[RECORDS FOR THE TASK]
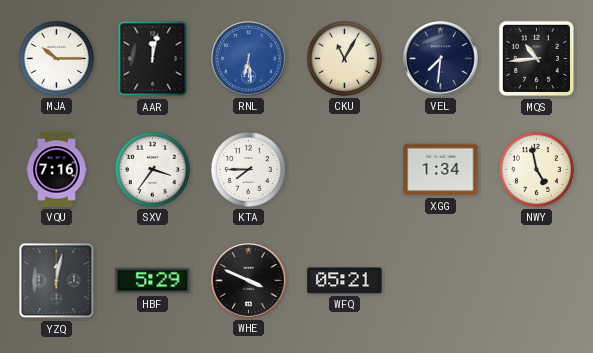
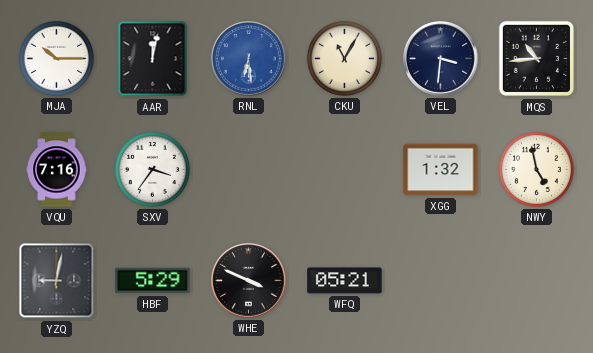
VEL: 7:31 -> 3:31
KTA: 7:45 -> none
XGG: 1:34 -> 1:32
YZQ: 12:02 -> 9:02
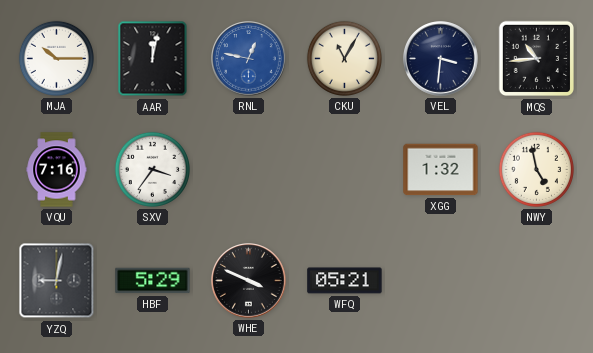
RNL: 6:29 -> 12:47
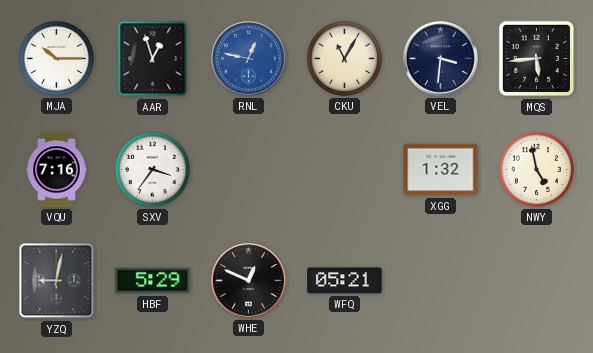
AAR: 12:02 -> 12:57
MQS: 10:44 -> 5:44
WHE: 3:49 -> 12:49
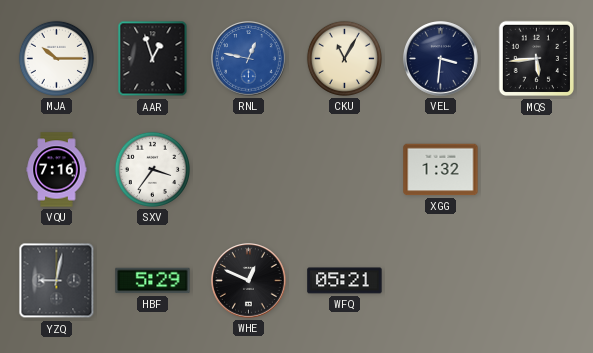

[TASK] Could you reproduce every line of the listing above word for word, leaving out the pictures?

[COMPLETE OUTPUT]
VEL: 7:31 -> 3:31
KTA: 7:45 -> none
XGG: 1:34 -> 1:32
YZQ: 12:02 -> 9:02
RNL: 6:29 -> 12:47
AAR: 12:02 -> 12:57
MQS: 10:44 -> 5:44
WHE: 3:49 -> 12:49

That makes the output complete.